## [INFORMATION SHOWN]
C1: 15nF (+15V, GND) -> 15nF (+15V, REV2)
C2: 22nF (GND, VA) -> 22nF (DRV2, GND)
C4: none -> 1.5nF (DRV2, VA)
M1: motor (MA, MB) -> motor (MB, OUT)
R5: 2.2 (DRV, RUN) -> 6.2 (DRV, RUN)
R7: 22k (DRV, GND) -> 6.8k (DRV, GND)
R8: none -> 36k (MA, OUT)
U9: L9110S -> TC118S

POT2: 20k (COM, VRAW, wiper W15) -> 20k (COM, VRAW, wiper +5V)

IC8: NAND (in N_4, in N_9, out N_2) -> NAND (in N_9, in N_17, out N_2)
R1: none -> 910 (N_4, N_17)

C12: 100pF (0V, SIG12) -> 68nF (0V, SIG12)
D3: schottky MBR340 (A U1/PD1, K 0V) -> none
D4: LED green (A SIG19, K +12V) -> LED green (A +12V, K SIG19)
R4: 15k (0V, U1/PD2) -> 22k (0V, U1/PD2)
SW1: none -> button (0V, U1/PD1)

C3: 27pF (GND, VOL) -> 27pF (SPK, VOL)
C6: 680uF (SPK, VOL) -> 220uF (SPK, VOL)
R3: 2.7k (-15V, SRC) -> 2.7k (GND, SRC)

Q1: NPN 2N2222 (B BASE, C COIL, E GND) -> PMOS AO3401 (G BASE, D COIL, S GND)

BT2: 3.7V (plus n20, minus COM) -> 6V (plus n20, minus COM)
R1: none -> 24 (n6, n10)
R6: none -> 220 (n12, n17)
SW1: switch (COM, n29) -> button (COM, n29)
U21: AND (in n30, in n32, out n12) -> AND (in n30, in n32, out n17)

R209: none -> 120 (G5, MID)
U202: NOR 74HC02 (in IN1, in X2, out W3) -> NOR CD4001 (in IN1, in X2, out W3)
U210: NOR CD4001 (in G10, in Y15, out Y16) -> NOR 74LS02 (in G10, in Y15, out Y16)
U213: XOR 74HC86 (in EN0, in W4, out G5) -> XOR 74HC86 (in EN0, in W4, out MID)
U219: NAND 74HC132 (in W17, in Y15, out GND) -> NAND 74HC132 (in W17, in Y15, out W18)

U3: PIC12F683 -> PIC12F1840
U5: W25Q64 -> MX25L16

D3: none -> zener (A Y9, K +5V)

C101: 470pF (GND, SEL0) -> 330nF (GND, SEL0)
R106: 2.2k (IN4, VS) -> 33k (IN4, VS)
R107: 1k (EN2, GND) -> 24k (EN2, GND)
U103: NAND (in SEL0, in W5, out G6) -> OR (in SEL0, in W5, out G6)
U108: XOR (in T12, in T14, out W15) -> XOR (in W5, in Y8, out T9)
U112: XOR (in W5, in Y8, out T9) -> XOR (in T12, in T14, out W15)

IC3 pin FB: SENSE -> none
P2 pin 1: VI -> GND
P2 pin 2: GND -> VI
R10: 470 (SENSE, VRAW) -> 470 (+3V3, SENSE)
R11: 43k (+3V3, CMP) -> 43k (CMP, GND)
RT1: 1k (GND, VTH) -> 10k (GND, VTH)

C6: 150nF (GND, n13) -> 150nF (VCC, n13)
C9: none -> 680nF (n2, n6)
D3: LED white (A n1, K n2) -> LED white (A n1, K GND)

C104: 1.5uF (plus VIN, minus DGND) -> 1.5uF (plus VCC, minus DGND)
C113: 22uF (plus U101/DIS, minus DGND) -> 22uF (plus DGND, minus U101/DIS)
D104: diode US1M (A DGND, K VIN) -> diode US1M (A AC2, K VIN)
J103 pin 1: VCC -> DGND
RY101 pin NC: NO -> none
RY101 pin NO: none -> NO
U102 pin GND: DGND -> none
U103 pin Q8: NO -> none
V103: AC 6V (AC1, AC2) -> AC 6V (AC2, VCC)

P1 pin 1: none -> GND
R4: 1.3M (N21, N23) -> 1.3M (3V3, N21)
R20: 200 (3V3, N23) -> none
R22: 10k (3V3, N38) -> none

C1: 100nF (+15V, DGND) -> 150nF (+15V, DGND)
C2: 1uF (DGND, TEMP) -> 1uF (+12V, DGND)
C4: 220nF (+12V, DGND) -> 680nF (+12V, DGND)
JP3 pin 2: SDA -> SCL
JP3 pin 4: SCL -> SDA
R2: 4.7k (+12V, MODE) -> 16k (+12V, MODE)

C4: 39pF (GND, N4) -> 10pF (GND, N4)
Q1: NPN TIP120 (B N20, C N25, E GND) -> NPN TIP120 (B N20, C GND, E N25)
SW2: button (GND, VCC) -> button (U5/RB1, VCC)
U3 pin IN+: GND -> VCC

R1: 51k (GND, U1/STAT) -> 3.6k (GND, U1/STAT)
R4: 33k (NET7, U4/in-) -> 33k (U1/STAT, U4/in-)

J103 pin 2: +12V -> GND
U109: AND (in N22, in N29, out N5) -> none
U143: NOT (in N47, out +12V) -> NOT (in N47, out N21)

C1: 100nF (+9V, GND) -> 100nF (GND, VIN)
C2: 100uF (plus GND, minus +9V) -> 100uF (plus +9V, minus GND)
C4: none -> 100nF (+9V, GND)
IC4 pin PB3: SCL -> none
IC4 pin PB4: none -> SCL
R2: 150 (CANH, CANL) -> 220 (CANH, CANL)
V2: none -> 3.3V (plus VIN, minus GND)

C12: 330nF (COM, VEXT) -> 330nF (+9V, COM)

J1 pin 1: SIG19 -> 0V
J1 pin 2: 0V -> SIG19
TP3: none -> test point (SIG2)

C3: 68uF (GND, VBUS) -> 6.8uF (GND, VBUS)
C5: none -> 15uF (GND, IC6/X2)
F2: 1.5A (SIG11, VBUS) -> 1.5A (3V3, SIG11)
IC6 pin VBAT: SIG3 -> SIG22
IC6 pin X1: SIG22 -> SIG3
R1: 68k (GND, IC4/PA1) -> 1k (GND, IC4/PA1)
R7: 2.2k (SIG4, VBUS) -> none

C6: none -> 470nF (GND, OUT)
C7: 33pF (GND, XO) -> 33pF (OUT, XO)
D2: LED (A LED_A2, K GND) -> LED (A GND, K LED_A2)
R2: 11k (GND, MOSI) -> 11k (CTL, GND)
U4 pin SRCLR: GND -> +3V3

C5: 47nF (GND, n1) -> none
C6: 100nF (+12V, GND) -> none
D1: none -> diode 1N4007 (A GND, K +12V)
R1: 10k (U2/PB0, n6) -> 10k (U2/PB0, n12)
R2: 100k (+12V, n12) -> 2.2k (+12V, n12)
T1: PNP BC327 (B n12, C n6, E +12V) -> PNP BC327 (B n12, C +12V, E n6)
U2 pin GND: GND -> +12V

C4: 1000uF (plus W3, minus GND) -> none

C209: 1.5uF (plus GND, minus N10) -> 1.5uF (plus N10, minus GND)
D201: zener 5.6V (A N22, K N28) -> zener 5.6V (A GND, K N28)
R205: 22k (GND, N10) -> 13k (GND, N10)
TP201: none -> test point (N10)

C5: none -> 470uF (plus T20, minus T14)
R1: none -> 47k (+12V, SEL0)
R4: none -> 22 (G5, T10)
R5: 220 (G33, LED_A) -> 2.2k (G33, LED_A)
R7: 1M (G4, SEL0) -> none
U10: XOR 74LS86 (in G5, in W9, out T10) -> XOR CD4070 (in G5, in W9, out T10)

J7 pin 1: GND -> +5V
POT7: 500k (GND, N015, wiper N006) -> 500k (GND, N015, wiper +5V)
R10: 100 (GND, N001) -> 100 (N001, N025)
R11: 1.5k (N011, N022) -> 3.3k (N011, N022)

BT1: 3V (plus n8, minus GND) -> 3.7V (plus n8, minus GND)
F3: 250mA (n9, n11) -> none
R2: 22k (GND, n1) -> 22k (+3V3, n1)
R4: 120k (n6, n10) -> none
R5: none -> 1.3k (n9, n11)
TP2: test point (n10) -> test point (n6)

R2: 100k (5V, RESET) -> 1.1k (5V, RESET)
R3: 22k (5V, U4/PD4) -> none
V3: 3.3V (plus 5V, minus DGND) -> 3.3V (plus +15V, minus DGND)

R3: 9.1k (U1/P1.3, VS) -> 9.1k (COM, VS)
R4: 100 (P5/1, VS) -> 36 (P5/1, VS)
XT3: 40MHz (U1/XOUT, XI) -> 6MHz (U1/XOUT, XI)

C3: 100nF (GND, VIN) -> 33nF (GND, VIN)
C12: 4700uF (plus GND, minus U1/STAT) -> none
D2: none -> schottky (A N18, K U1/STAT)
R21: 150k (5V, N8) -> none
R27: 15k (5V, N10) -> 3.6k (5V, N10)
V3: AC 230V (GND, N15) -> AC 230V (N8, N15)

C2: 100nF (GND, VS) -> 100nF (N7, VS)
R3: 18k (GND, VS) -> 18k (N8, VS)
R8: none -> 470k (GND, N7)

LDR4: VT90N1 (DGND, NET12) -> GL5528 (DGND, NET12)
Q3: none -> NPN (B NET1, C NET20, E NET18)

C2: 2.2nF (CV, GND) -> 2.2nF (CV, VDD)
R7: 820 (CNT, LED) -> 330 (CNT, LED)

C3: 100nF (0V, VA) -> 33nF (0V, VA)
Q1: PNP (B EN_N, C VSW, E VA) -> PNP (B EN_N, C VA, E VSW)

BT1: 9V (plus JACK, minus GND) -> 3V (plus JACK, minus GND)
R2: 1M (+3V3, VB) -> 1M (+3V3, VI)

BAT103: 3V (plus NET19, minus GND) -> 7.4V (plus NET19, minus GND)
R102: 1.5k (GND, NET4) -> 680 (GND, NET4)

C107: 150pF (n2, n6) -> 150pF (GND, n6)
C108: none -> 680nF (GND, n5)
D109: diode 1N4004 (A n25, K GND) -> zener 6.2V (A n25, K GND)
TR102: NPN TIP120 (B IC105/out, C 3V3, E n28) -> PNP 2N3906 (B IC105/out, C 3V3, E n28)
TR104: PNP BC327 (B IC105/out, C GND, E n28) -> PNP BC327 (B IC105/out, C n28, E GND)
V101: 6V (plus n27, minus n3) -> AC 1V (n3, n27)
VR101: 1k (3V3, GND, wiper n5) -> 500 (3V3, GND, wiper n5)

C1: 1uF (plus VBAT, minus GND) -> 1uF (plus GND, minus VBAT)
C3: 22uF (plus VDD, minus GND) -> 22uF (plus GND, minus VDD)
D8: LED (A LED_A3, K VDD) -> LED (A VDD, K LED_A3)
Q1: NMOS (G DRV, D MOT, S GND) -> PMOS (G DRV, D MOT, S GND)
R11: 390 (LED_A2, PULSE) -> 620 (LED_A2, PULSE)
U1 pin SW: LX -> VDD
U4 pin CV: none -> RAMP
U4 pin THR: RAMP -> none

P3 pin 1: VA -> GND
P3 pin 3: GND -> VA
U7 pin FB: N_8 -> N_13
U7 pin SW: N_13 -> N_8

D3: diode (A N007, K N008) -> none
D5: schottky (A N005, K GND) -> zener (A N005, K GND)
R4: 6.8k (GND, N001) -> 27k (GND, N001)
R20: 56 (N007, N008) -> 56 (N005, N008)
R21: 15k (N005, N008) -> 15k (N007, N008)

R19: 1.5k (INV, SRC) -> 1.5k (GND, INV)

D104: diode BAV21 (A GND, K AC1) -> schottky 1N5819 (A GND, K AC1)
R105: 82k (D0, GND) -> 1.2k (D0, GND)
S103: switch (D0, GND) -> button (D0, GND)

## [AIM OF THE EXERCISE]
Every line above that holds the string "RAMP" should be copied into the answer.

## [RESULT]
U4 pin CV: none -> RAMP
U4 pin THR: RAMP -> none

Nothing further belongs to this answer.